▶ _TASK_: Each record below should be reproduced as it is written, with pictures left out entirely.

*** PROVIDED RECORDS ***

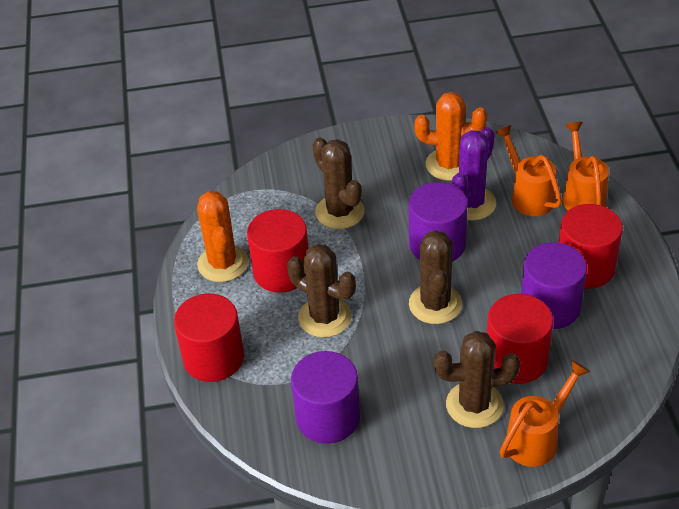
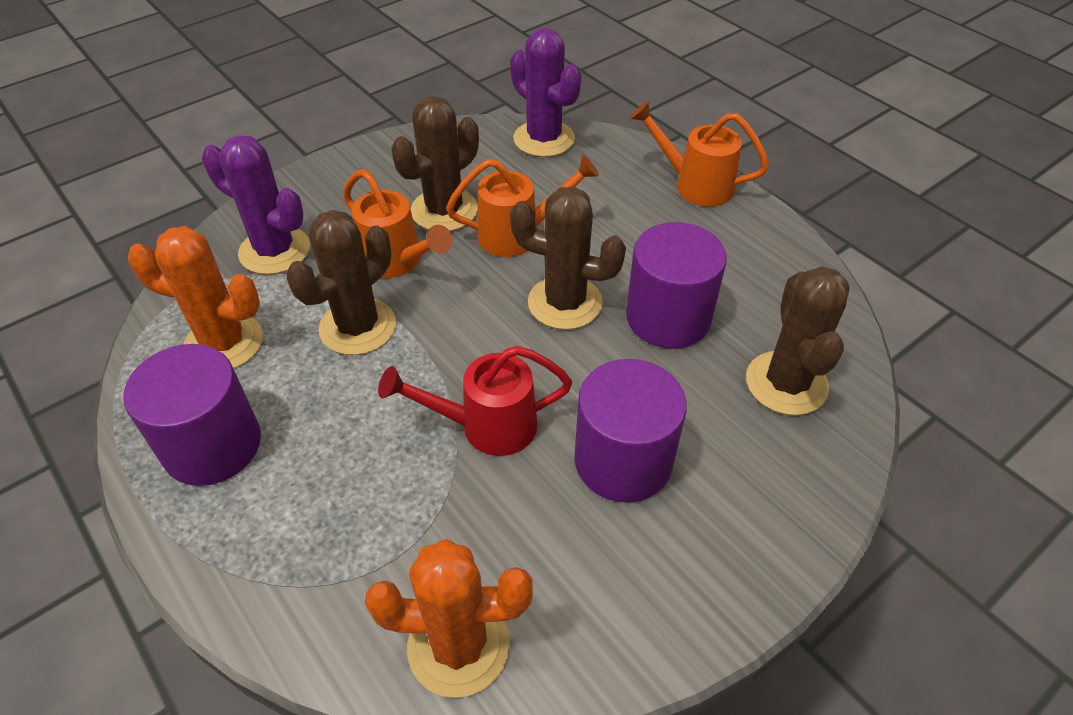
purple cactus: 1 -> 2
red cylinder: 4 -> 0
red watering can: 0 -> 1

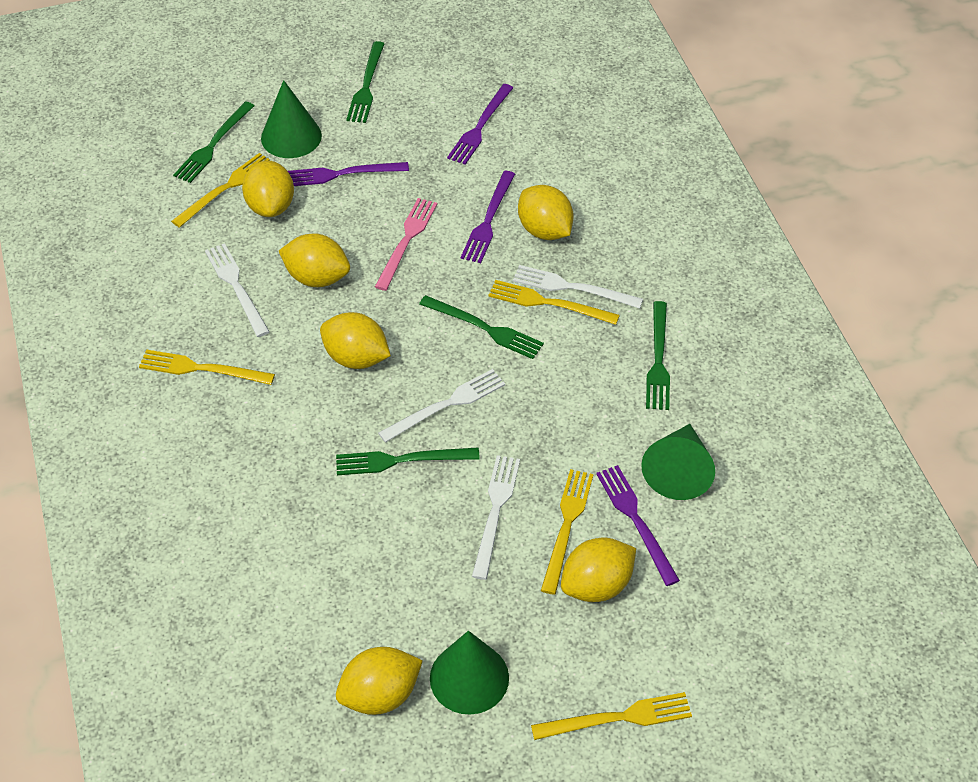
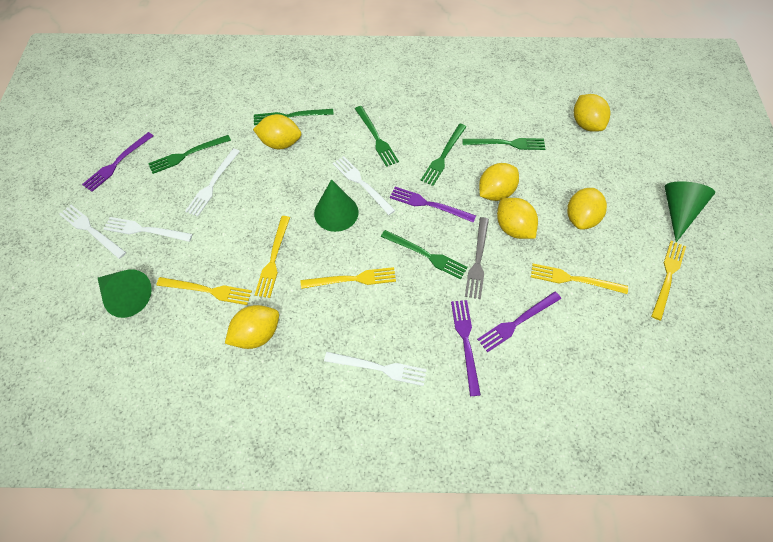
green fork: 5 -> 6
grey fork: 0 -> 1
pink fork: 1 -> 0
white fork: 4 -> 5

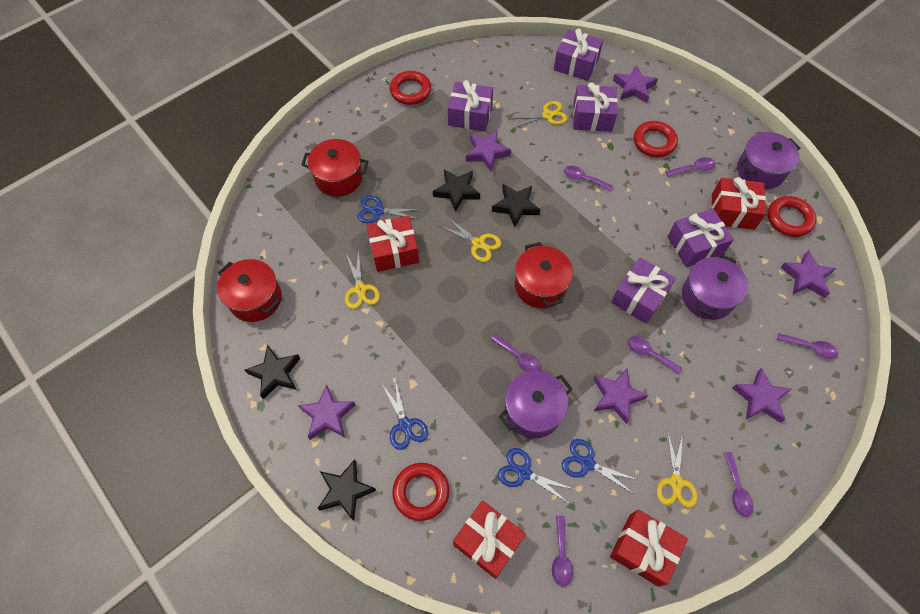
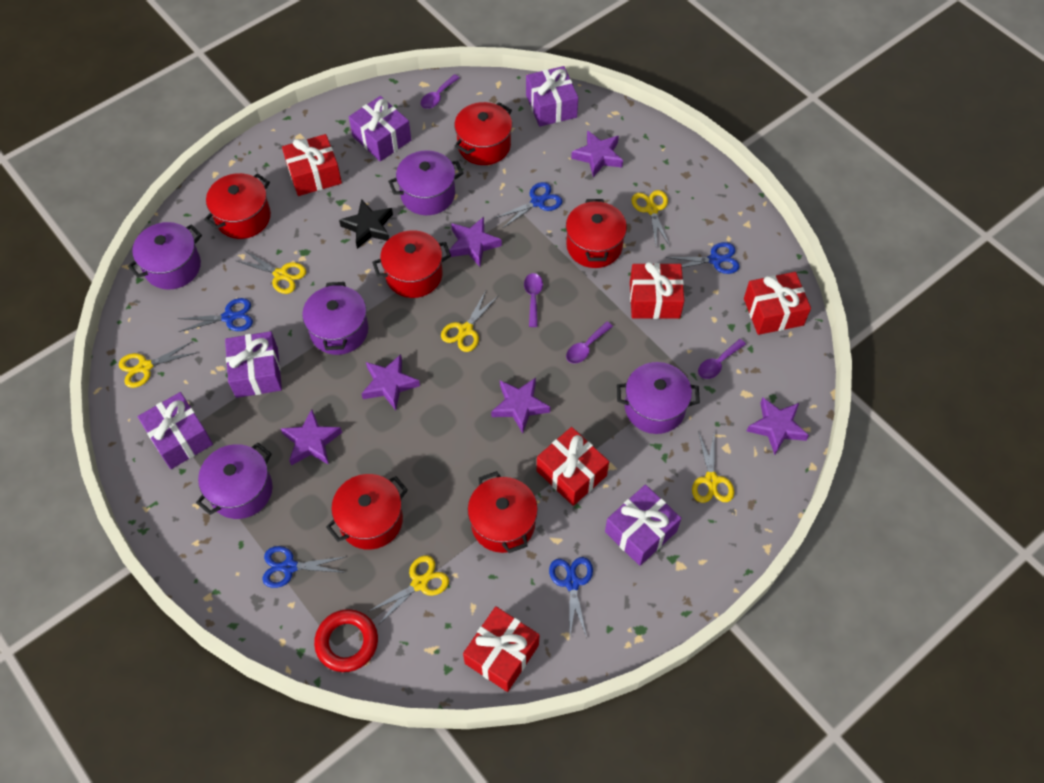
black star: 4 -> 1
blue scissors: 4 -> 5
purple pot: 3 -> 5
purple spoon: 7 -> 4
red gift: 4 -> 5
red pot: 3 -> 6
red ring: 4 -> 1
yellow scissors: 4 -> 6

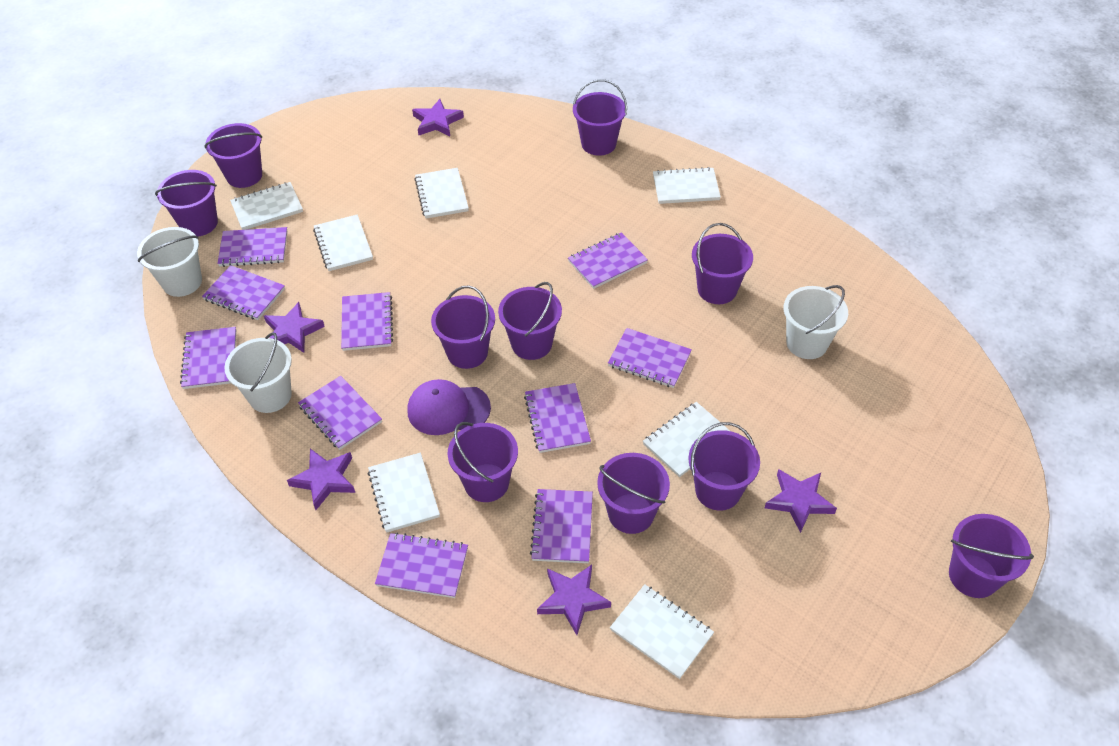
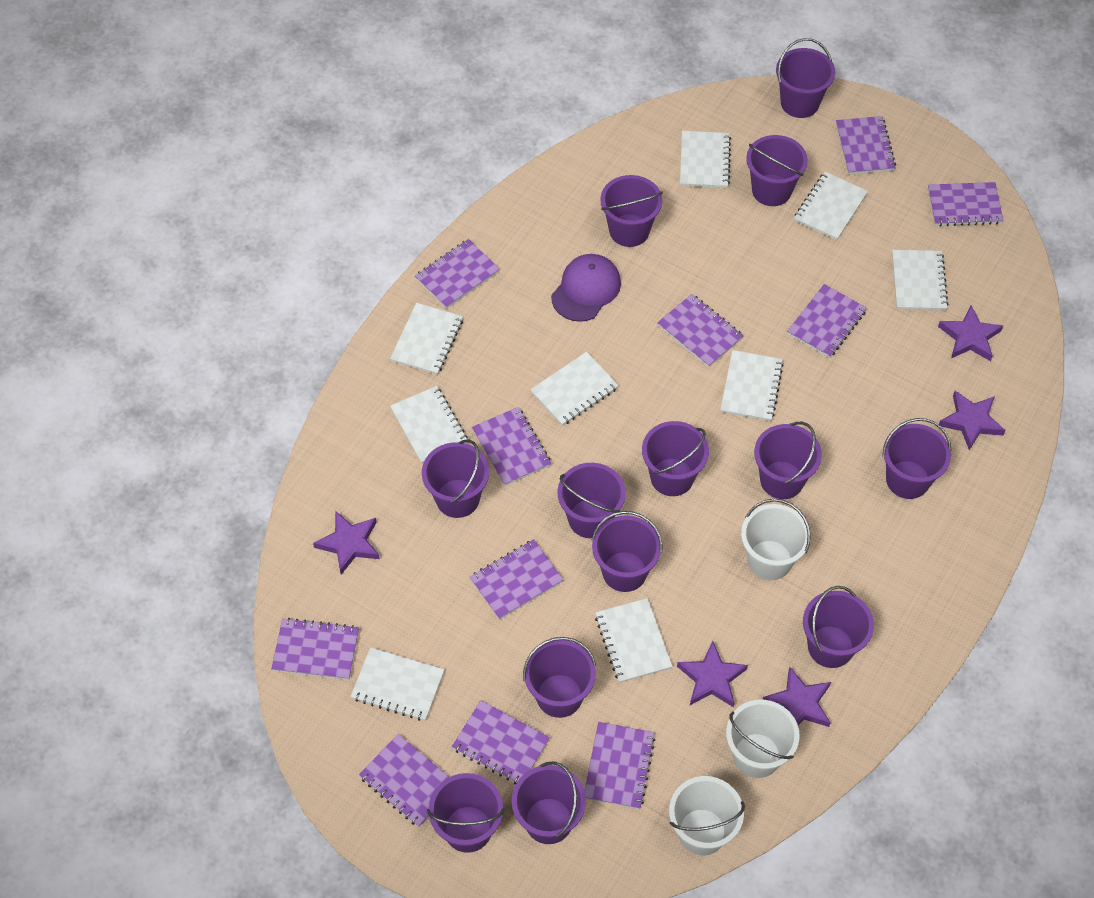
purple bucket: 10 -> 13
purple notebook: 10 -> 11
white notebook: 7 -> 9

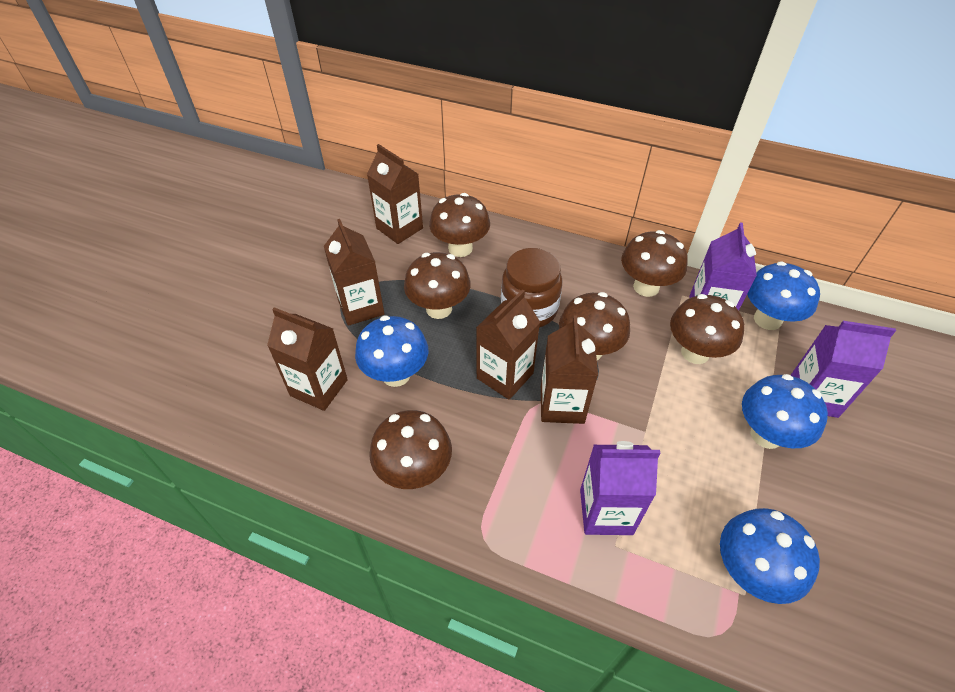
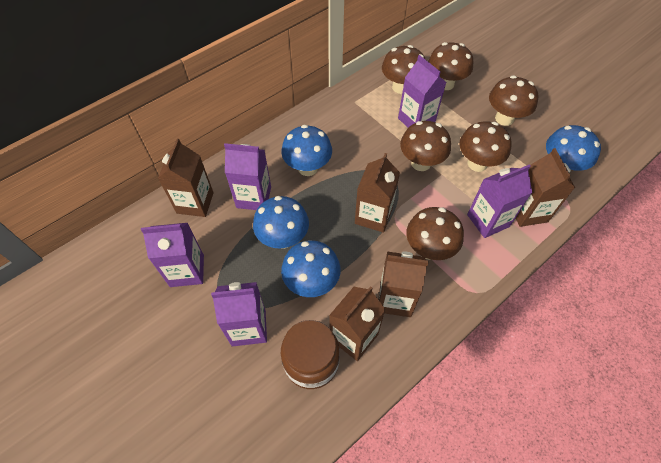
purple carton: 3 -> 5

***

▶ _SOLUTION FOR THIS EXERCISE_:
purple cactus: 1 -> 2
red cylinder: 4 -> 0
red watering can: 0 -> 1

green fork: 5 -> 6
grey fork: 0 -> 1
pink fork: 1 -> 0
white fork: 4 -> 5

black star: 4 -> 1
blue scissors: 4 -> 5
purple pot: 3 -> 5
purple spoon: 7 -> 4
red gift: 4 -> 5
red pot: 3 -> 6
red ring: 4 -> 1
yellow scissors: 4 -> 6

purple bucket: 10 -> 13
purple notebook: 10 -> 11
white notebook: 7 -> 9

purple carton: 3 -> 5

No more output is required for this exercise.